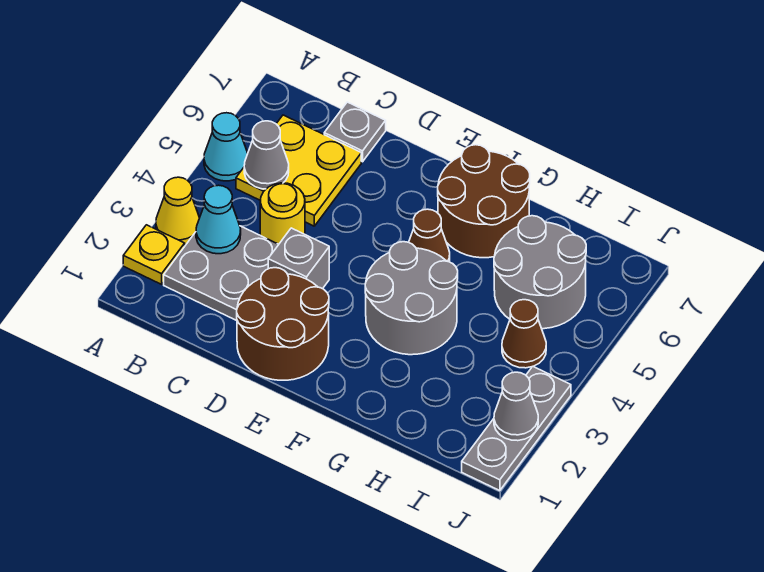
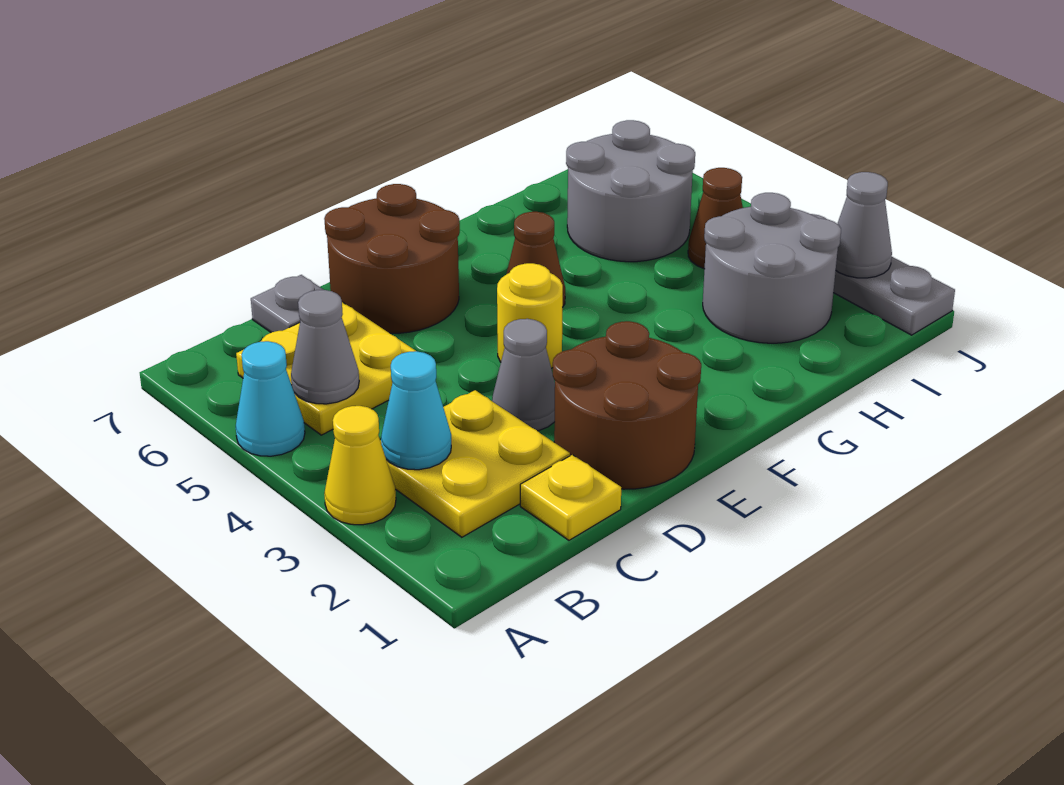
yellow 1x1 plate [123,225,185,284] -> yellow 1x1 plate moved to [520,455,621,540]
grey 2x2 plate [164,226,279,321] -> yellow 2x2 plate [380,390,570,537]
yellow 1x1 round brick [260,183,305,244] -> yellow 1x1 round brick moved to [497,263,563,368]
grey 1x1 brick [268,228,329,289] -> grey 1x1 cone [492,319,555,431]
grey 2x2 round brick [365,242,458,355] -> grey 2x2 round brick moved to [703,193,841,343]
brown 2x2 round brick [438,145,530,258] -> brown 2x2 round brick moved to [324,184,460,333]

------------------------------------------------

• [Exercise directions]
Using the records above, retype everything exactly except the pictures.

• [Answer for the task]
yellow 1x1 plate [123,225,185,284] -> yellow 1x1 plate moved to [520,455,621,540]
grey 2x2 plate [164,226,279,321] -> yellow 2x2 plate [380,390,570,537]
yellow 1x1 round brick [260,183,305,244] -> yellow 1x1 round brick moved to [497,263,563,368]
grey 1x1 brick [268,228,329,289] -> grey 1x1 cone [492,319,555,431]
grey 2x2 round brick [365,242,458,355] -> grey 2x2 round brick moved to [703,193,841,343]
brown 2x2 round brick [438,145,530,258] -> brown 2x2 round brick moved to [324,184,460,333]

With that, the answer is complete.